▶ _ENTRIES SHOWN_
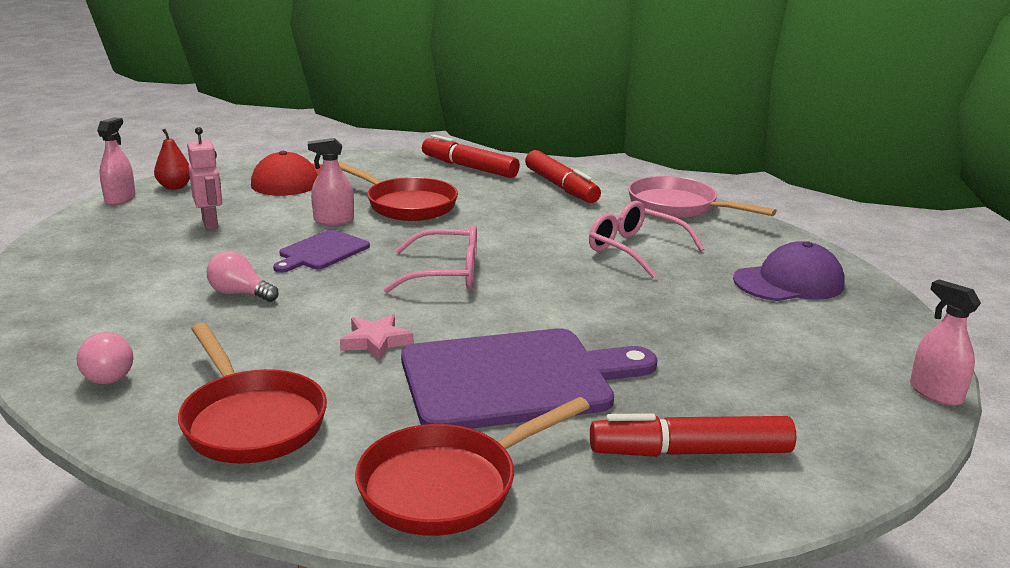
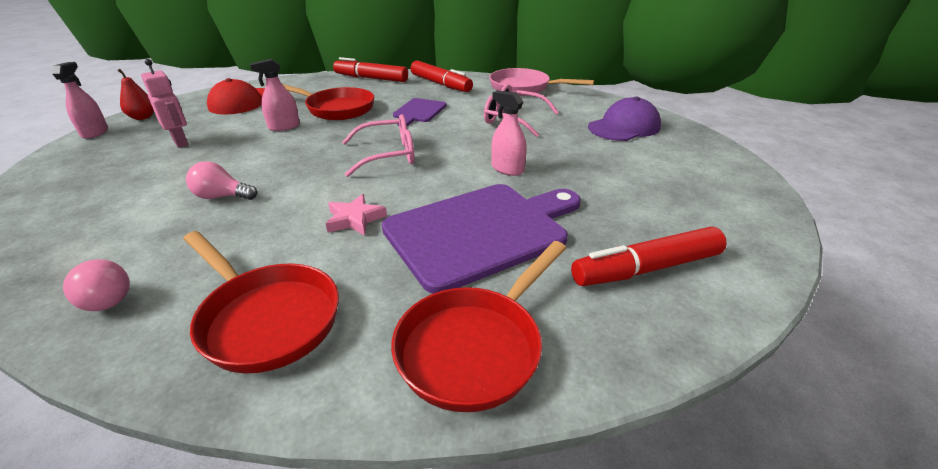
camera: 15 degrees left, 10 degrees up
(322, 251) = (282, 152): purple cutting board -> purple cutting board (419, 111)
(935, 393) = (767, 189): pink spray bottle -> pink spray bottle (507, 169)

---

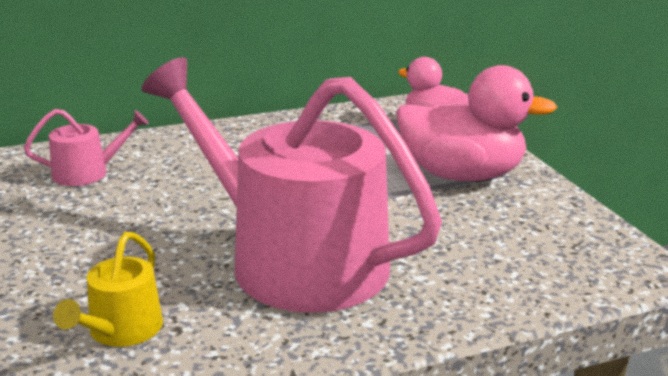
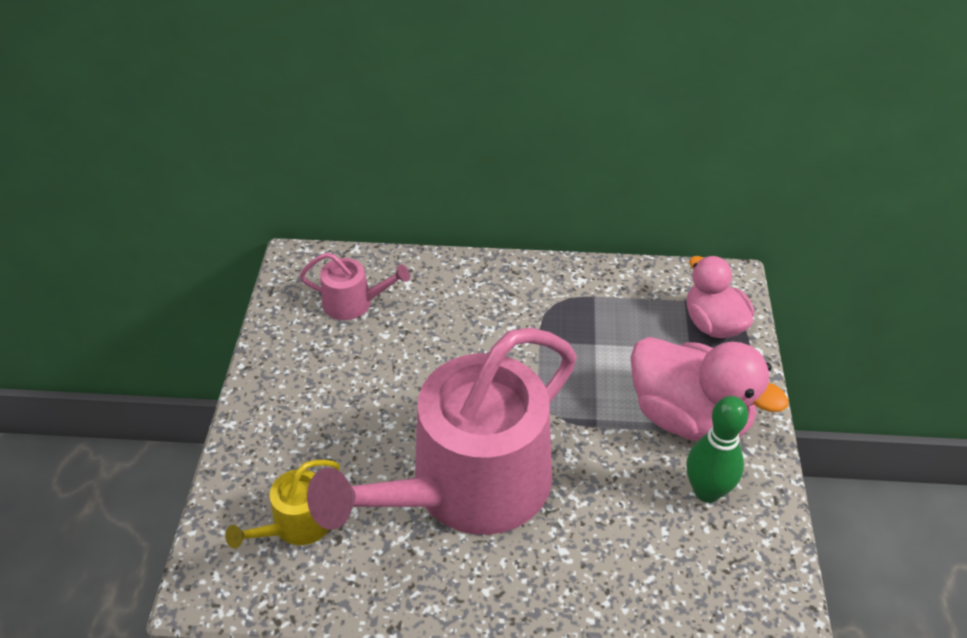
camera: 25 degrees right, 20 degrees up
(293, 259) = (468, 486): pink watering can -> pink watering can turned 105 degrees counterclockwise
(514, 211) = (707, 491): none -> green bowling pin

▶ _WORK TO BE COMPLETED_
What you give back should be exactly the lines of the data above from the line with "camera: 15 degrees left, 10 degrees up" through the line with "(935, 393) = (767, 189): pink", both of those included, and nothing more.

▶ _SOLUTION BELOW_
camera: 15 degrees left, 10 degrees up
(322, 251) = (282, 152): purple cutting board -> purple cutting board (419, 111)
(935, 393) = (767, 189): pink spray bottle -> pink spray bottle (507, 169)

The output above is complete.